» **DATA EXCERPTS**:
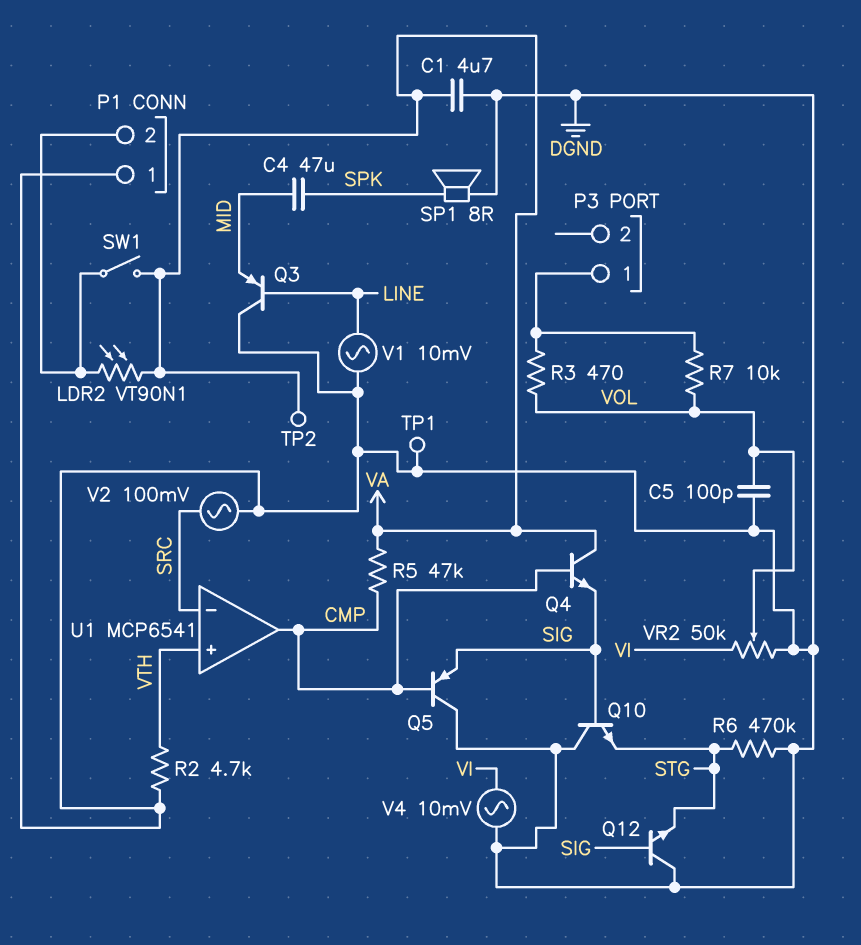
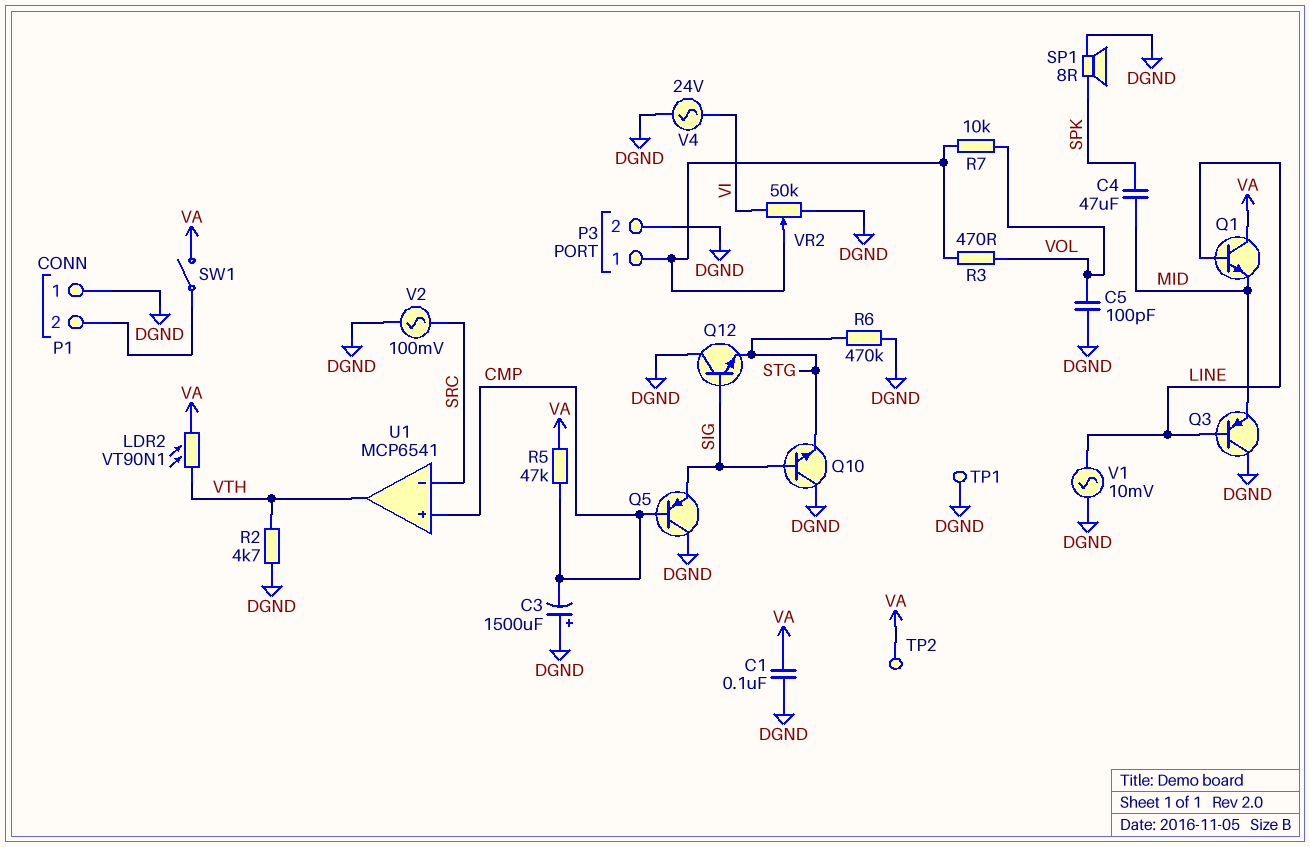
C1: 4.7uF (DGND, VA) -> 100nF (DGND, VA)
C3: none -> 1500uF (plus DGND, minus CMP)
LDR2: VT90N1 (P1/2, VA) -> VT90N1 (VA, VTH)
P3 pin 2: none -> DGND
Q1: none -> NPN (B LINE, C VA, E MID)
Q4: NPN (B CMP, C VA, E SIG) -> none
U1 pin in+: VTH -> CMP
U1 pin out: CMP -> VTH
V4: AC 10mV (DGND, VI) -> AC 24V (DGND, VI)
VR2: 50k (DGND, VI, wiper VOL) -> 50k (DGND, VI, wiper P3/1)

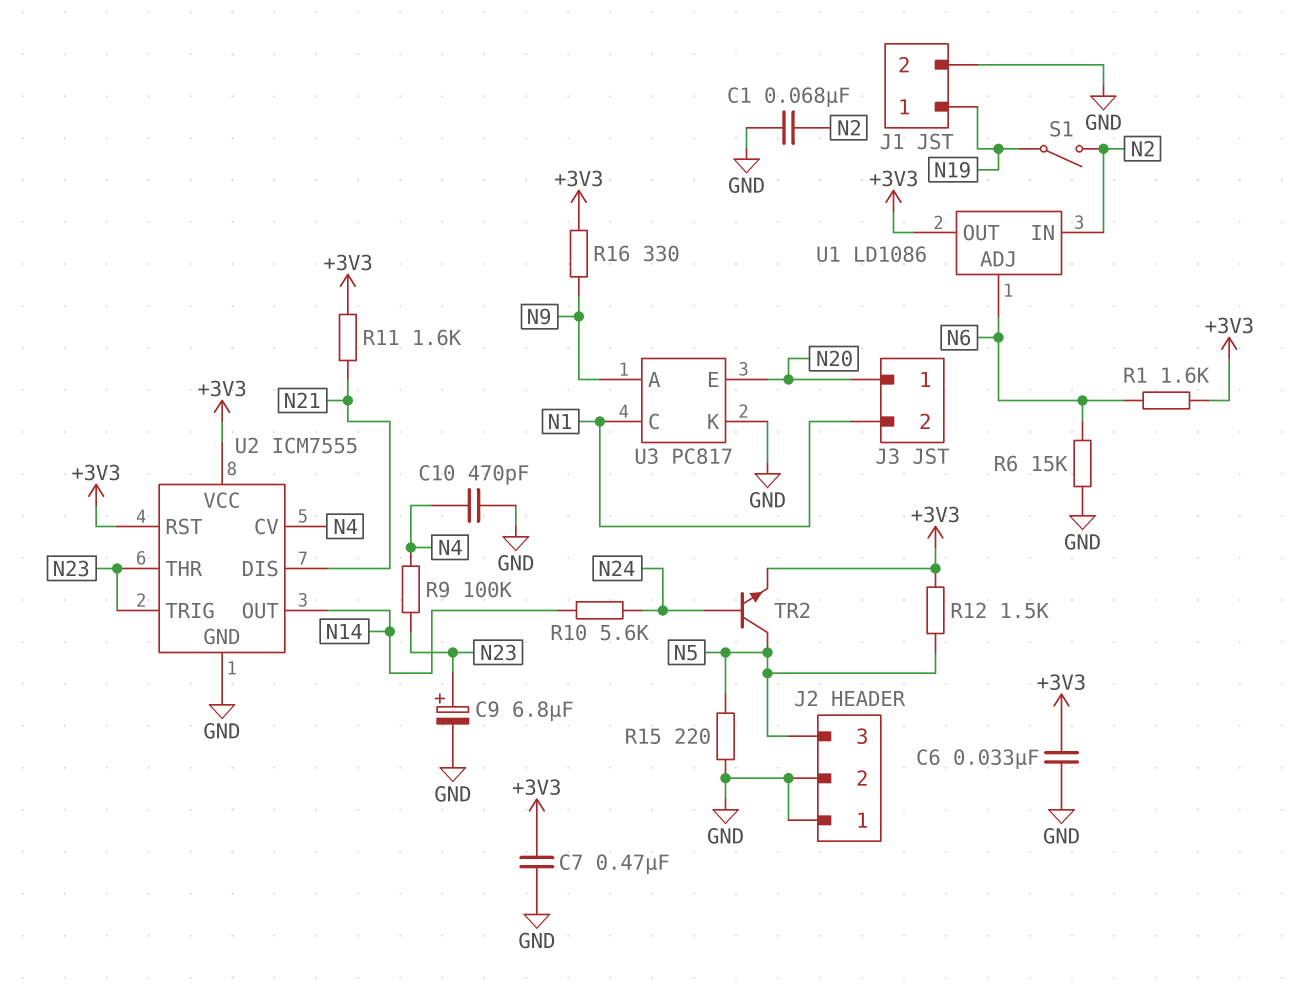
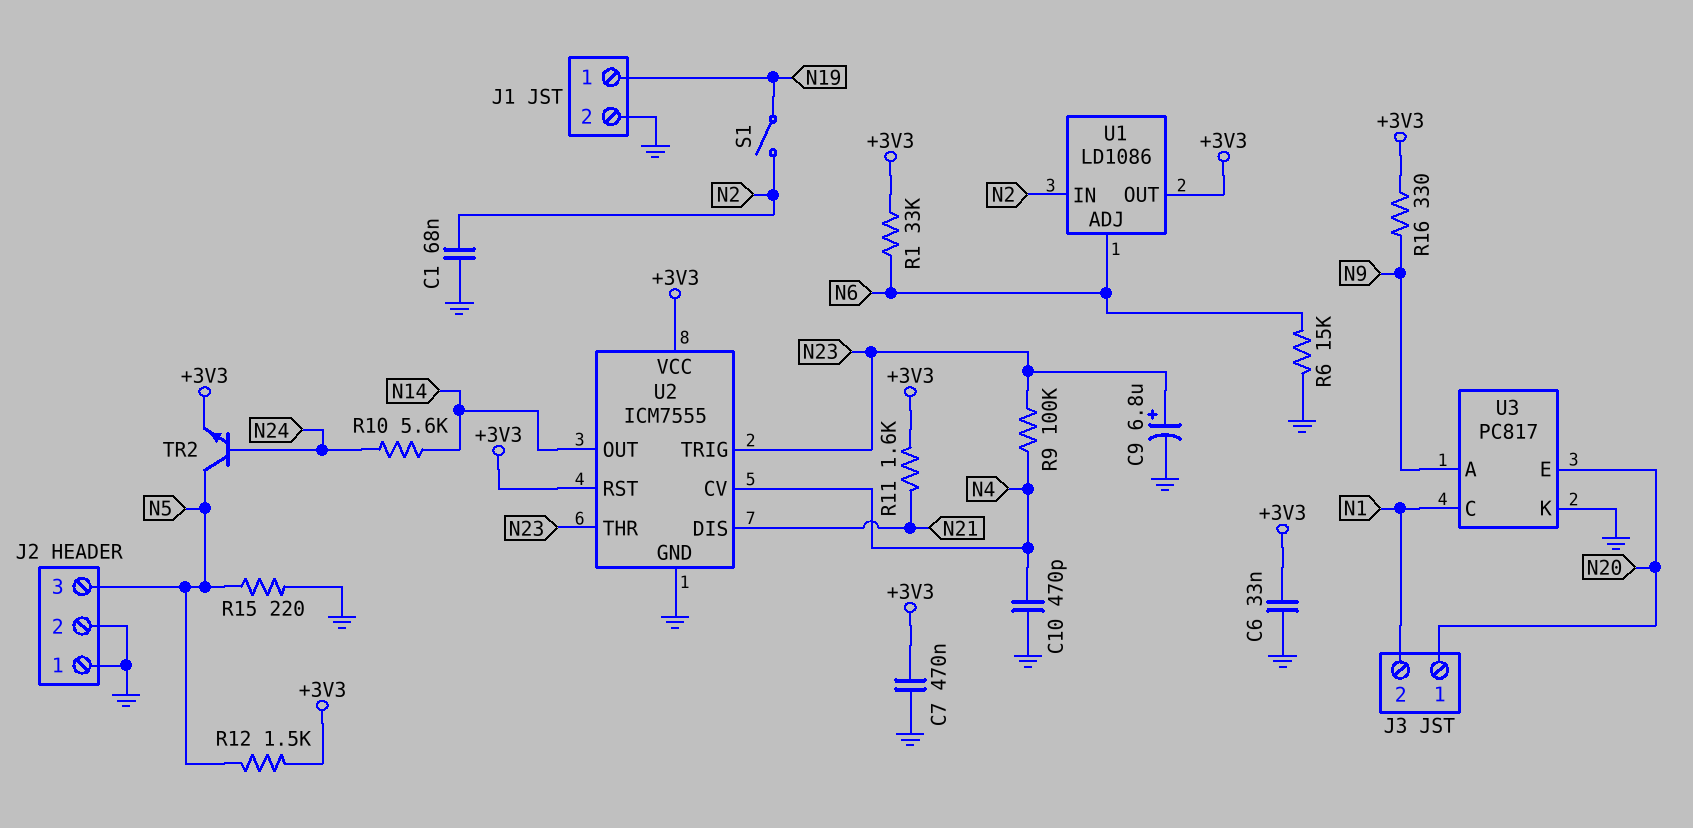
R1: 1.6k (+3V3, N6) -> 33k (+3V3, N6)

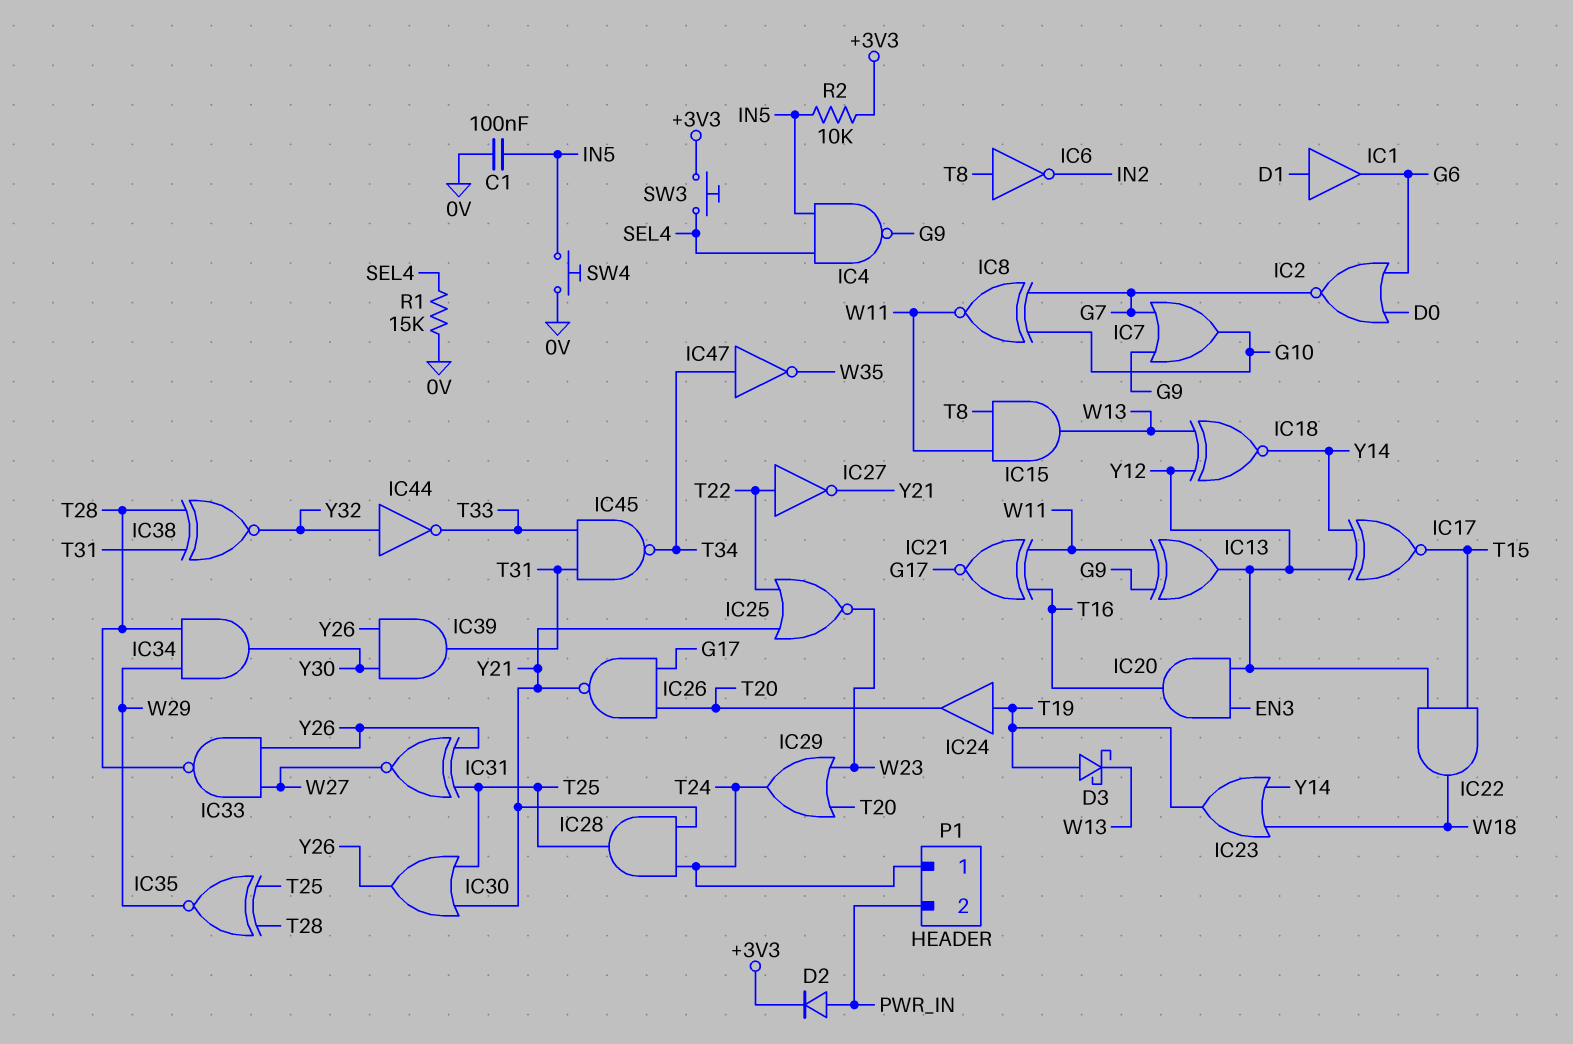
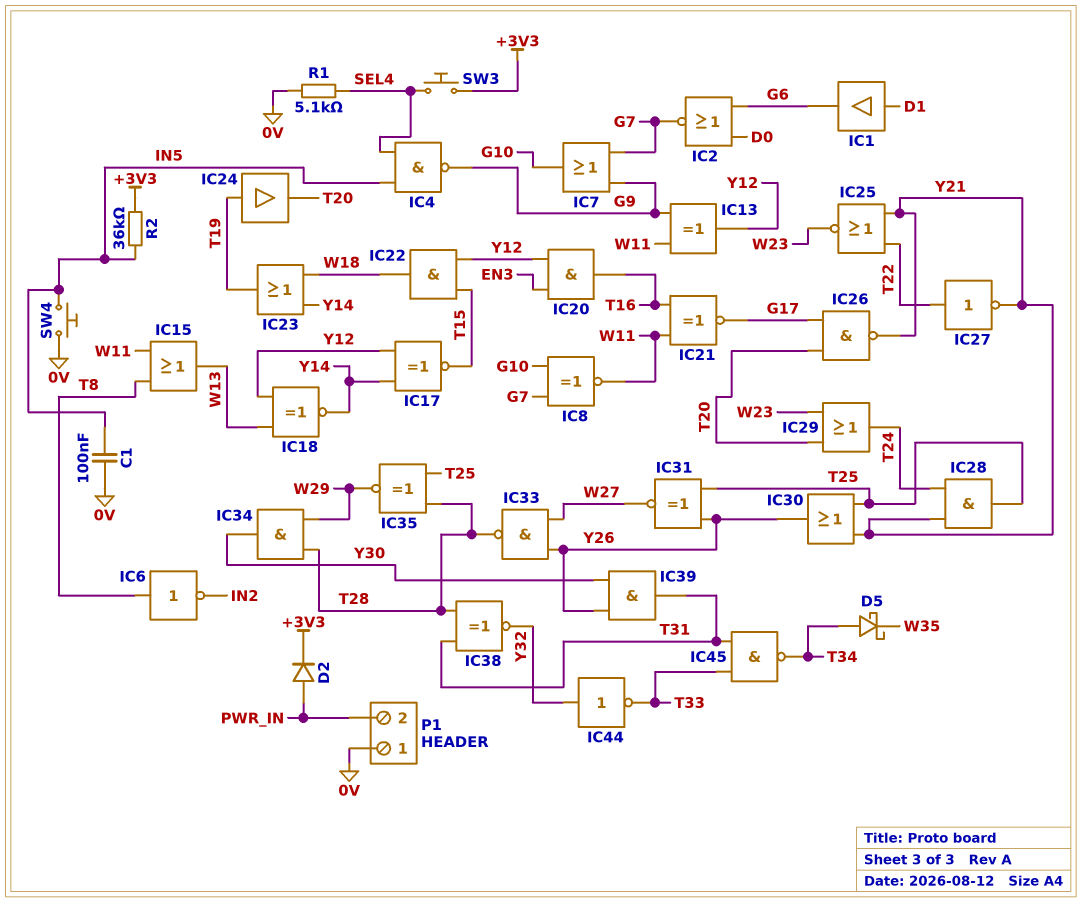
D3: schottky (A T19, K W13) -> none
D5: none -> schottky (A T34, K W35)
IC15: AND (in T8, in W11, out W13) -> OR (in T8, in W11, out W13)
IC47: NOT (in T34, out W35) -> none
P1 pin 1: T24 -> 0V
R1: 15k (0V, SEL4) -> 5.1k (0V, SEL4)
R2: 10k (+3V3, IN5) -> 36k (+3V3, IN5)

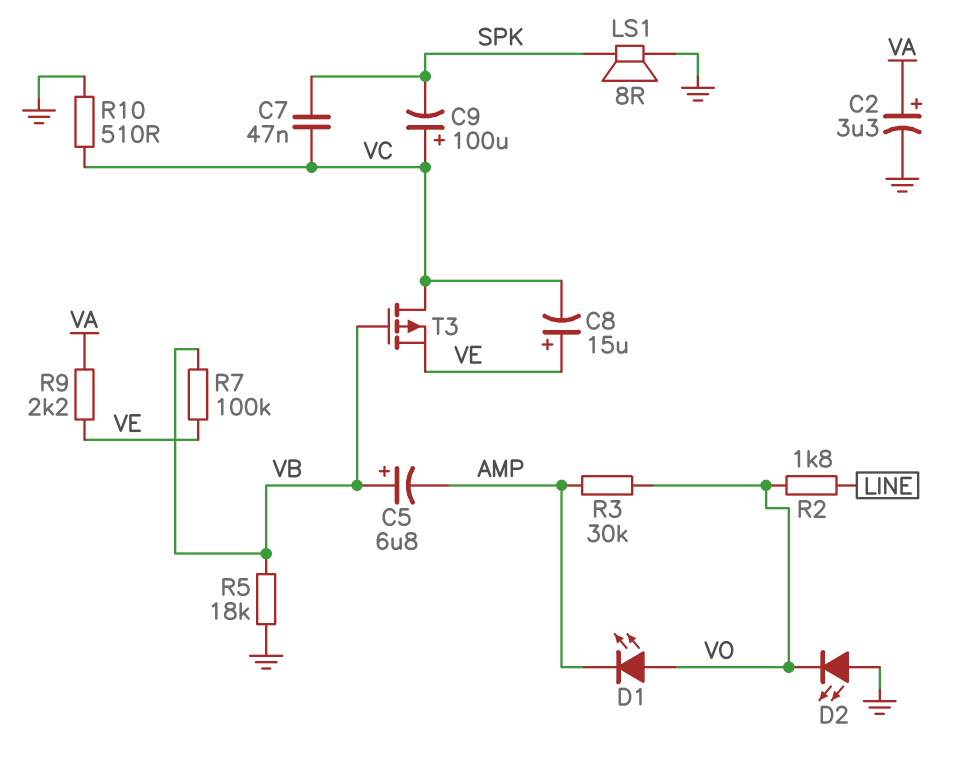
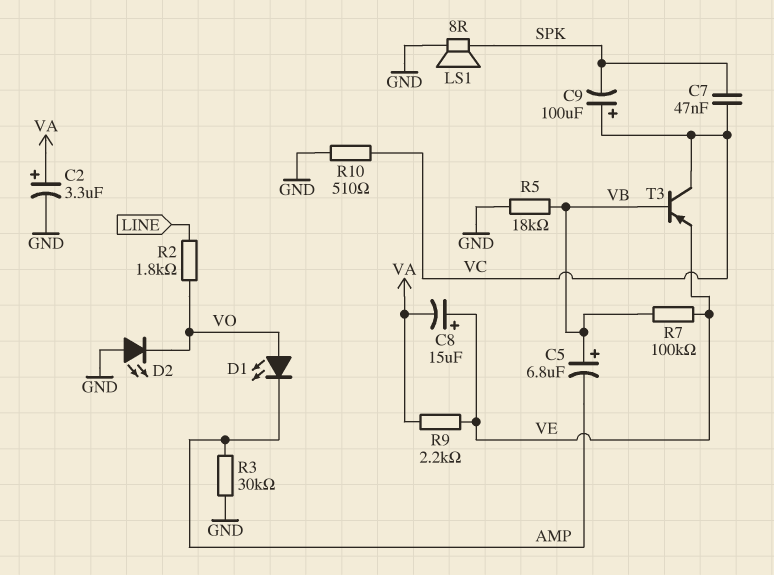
C8: 15uF (plus VE, minus VC) -> 15uF (plus VE, minus VA)
R3: 30k (AMP, VO) -> 30k (AMP, GND)
T3: PMOS (G VB, D VC, S VE) -> PNP (B VB, C VC, E VE)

» **EXERCISE INSTRUCTIONS**: Your answer should be one number: how many lines in the preceding listing hold "schottky".

» **ANSWER TO THIS PROBLEM**: 2